## Instructions for the task:
Apart from the pictures, every line below is to be set down exactly.

___ Listed entries

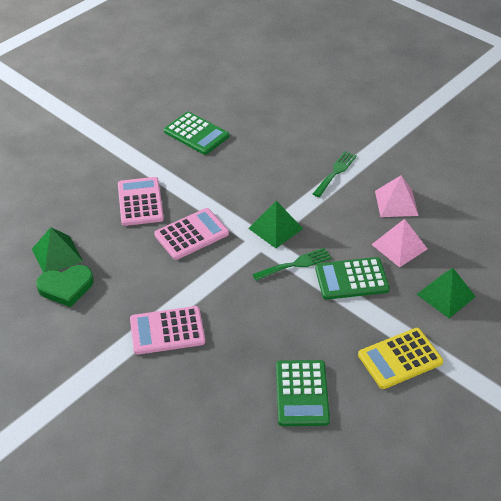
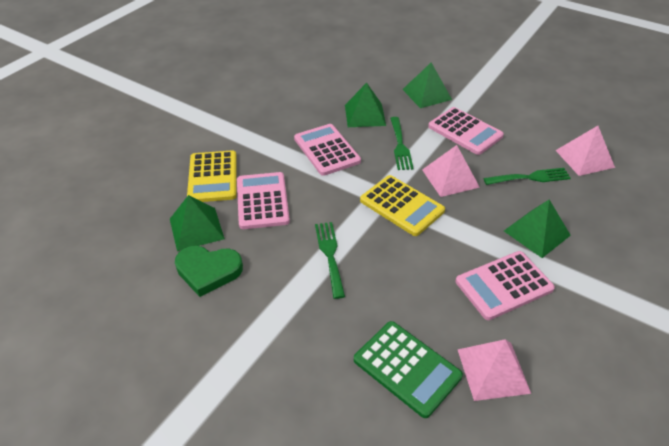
green calculator: 3 -> 1
green fork: 2 -> 3
green pyramid: 3 -> 4
pink calculator: 3 -> 4
pink pyramid: 2 -> 3
yellow calculator: 1 -> 2

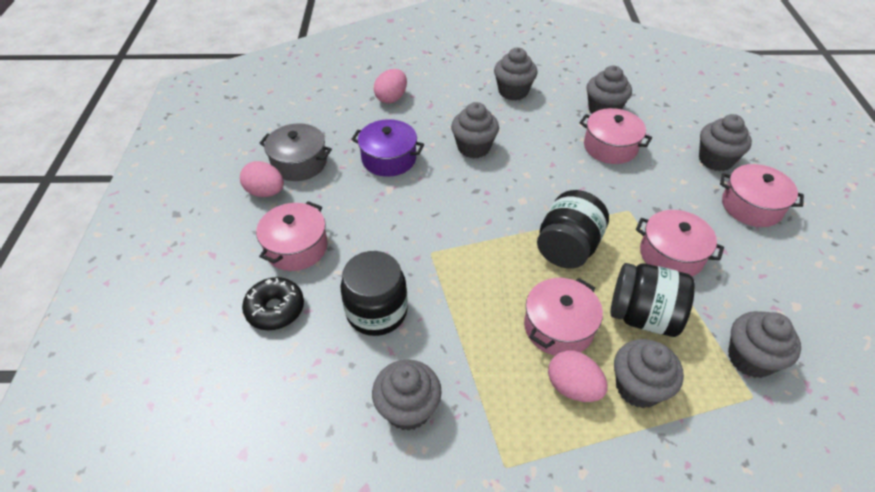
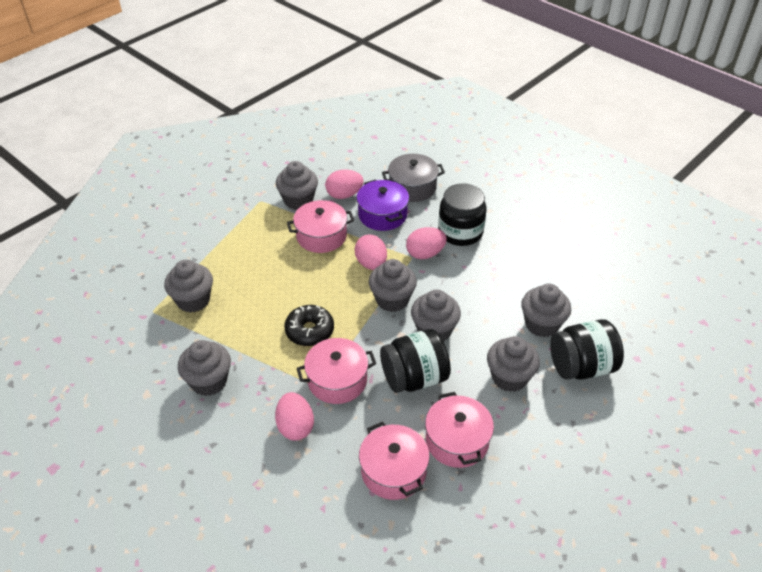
pink egg: 3 -> 4
pink pot: 5 -> 4

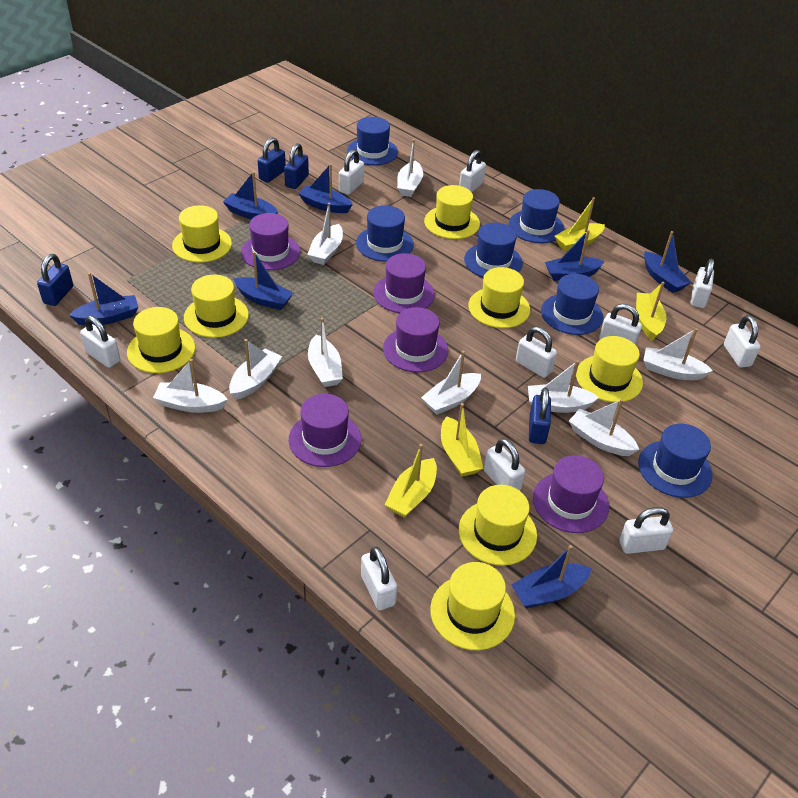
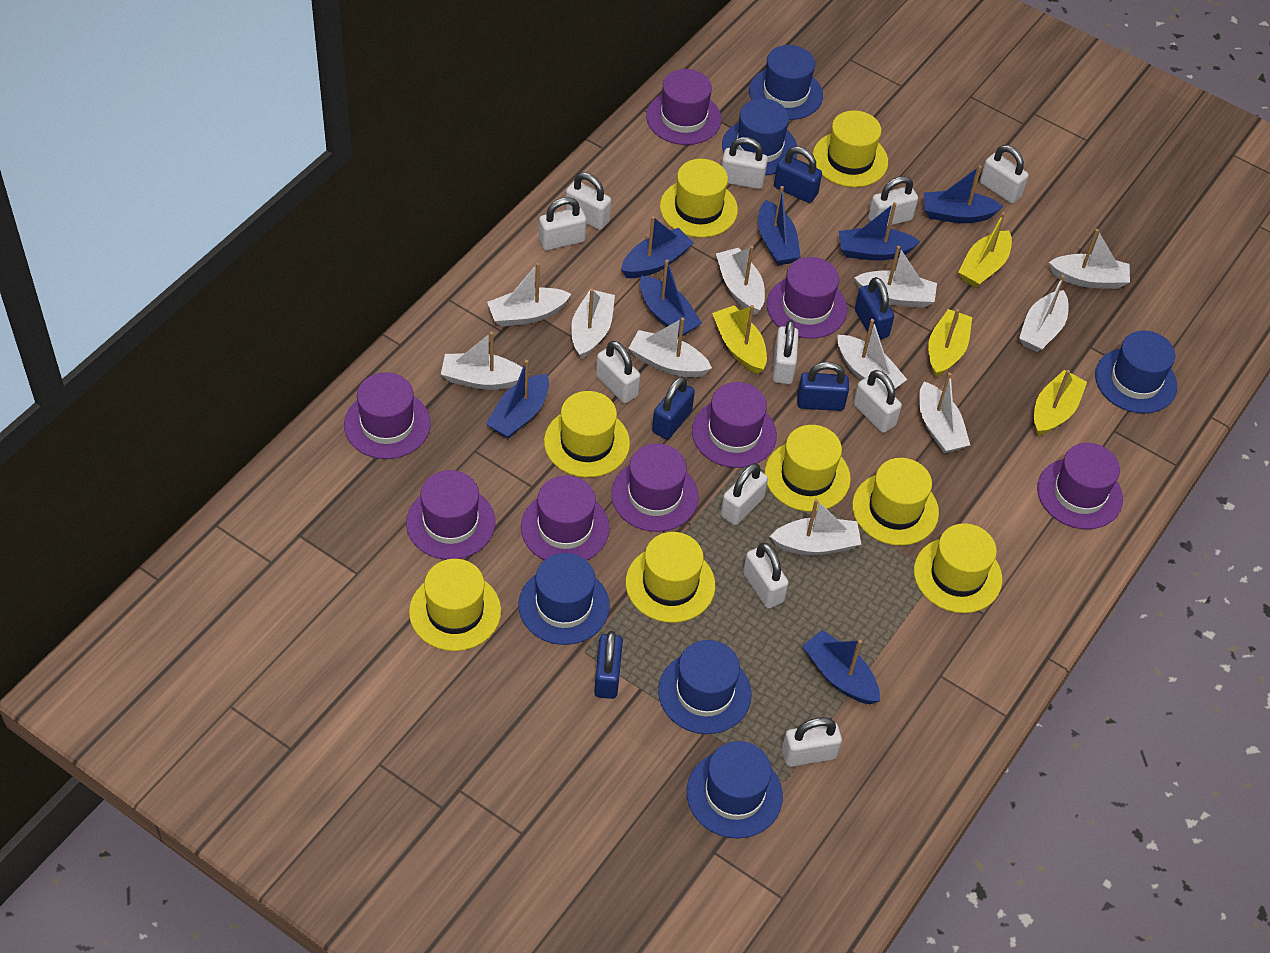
blue padlock: 4 -> 5
purple hat: 5 -> 8
white boat: 9 -> 11
white padlock: 10 -> 11

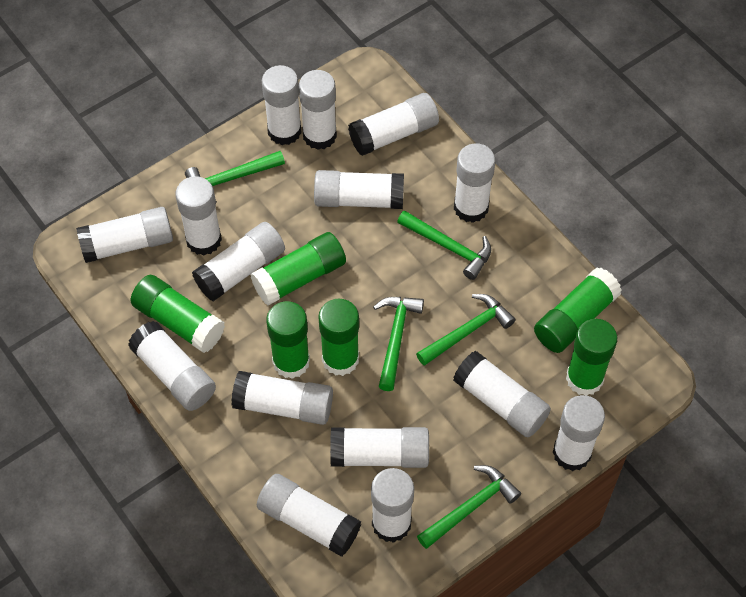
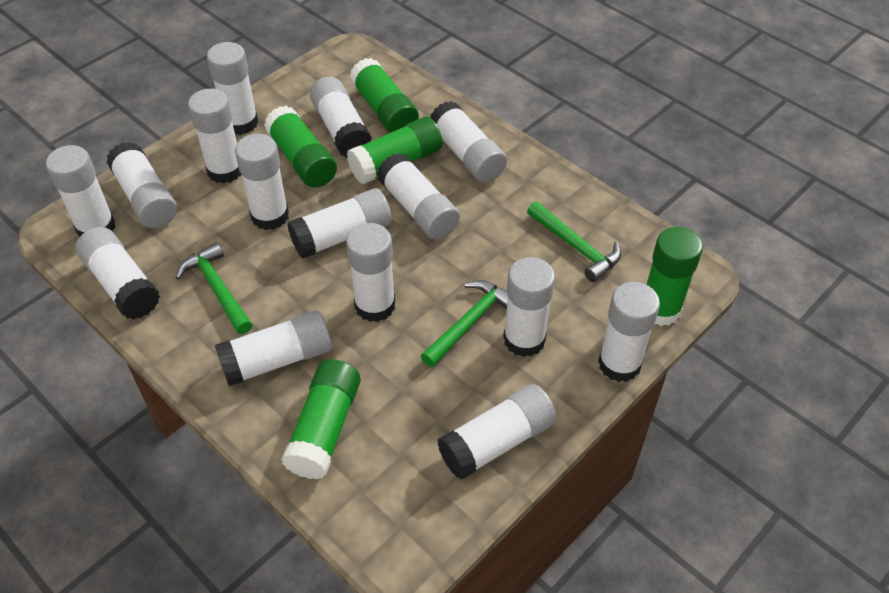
green glue stick: 6 -> 5
green hammer: 5 -> 3

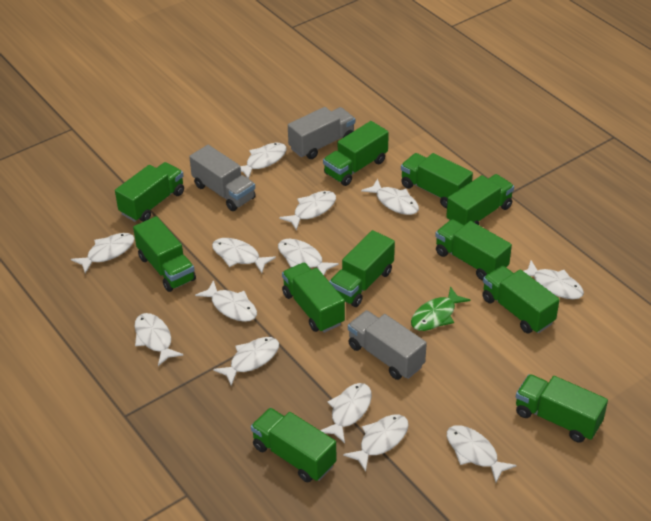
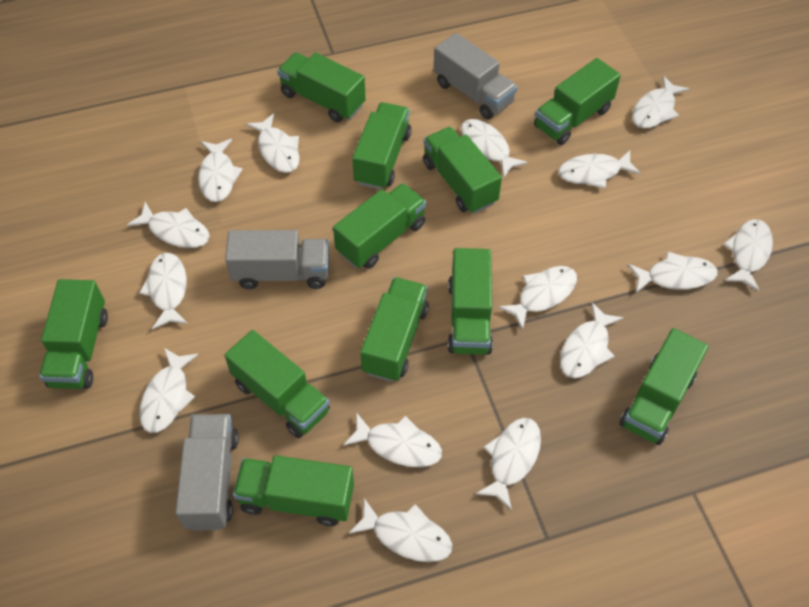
green fish: 1 -> 0
white fish: 13 -> 15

______

## Task output:
green calculator: 3 -> 1
green fork: 2 -> 3
green pyramid: 3 -> 4
pink calculator: 3 -> 4
pink pyramid: 2 -> 3
yellow calculator: 1 -> 2

pink egg: 3 -> 4
pink pot: 5 -> 4

blue padlock: 4 -> 5
purple hat: 5 -> 8
white boat: 9 -> 11
white padlock: 10 -> 11

green glue stick: 6 -> 5
green hammer: 5 -> 3

green fish: 1 -> 0
white fish: 13 -> 15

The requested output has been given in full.